*TASK*
Output exactly the lines below, starting with the line that has "blue mug: [196,124,252,196]" and going on through the line that has "green capsule: [323,112,361,165]", both included, and no other lines.

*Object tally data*
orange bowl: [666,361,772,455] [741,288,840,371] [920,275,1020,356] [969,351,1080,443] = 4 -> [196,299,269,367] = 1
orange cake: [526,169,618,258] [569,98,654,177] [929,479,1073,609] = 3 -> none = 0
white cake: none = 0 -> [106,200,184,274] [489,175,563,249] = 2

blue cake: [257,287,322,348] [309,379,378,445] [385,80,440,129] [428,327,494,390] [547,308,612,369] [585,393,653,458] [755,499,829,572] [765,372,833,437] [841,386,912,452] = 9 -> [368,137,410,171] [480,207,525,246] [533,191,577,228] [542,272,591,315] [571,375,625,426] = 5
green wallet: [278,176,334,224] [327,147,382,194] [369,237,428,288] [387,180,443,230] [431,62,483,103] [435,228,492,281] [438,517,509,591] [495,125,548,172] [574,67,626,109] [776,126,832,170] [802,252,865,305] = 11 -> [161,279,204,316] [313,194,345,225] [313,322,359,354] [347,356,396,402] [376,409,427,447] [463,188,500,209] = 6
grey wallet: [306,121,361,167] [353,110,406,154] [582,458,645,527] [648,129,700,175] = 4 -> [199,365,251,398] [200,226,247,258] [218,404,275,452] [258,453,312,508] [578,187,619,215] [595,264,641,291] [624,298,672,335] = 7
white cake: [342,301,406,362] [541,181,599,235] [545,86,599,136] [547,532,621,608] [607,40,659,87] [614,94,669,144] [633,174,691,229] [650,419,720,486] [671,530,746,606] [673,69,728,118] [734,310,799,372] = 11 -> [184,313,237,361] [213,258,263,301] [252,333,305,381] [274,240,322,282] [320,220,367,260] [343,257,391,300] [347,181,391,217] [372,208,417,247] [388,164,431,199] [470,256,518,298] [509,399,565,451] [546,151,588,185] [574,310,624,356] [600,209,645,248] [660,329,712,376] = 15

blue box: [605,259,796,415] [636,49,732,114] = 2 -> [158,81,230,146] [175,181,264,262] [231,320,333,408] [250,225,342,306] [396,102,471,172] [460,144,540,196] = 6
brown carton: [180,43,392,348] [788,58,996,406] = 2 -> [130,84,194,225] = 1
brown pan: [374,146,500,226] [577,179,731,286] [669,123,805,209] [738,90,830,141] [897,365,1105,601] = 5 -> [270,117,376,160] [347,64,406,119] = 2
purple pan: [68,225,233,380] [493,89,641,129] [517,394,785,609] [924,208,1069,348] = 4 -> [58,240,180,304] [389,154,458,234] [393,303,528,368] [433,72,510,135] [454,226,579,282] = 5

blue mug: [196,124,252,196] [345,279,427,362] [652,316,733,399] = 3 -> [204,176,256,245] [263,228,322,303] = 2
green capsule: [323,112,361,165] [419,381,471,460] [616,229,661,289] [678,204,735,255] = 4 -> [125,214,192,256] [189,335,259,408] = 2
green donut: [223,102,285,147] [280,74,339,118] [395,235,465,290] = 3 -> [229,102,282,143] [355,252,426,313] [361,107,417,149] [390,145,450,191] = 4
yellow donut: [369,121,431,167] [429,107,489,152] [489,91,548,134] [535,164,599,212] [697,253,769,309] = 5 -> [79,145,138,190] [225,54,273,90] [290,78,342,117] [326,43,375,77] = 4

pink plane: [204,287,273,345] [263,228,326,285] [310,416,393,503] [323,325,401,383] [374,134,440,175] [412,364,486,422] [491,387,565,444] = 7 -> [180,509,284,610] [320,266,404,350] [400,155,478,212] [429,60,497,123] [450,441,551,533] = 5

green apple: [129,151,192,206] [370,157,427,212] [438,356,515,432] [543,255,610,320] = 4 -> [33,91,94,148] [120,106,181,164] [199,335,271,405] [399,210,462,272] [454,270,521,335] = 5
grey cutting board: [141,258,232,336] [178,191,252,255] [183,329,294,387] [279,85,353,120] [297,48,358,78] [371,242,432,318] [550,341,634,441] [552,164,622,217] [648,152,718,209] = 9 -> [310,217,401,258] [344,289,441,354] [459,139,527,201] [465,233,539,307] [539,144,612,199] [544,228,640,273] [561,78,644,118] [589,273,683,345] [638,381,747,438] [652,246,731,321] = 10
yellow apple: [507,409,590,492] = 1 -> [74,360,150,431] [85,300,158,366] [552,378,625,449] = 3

*ANSWER TO THIS TASK*
blue mug: [196,124,252,196] [345,279,427,362] [652,316,733,399] = 3 -> [204,176,256,245] [263,228,322,303] = 2
green capsule: [323,112,361,165] [419,381,471,460] [616,229,661,289] [678,204,735,255] = 4 -> [125,214,192,256] [189,335,259,408] = 2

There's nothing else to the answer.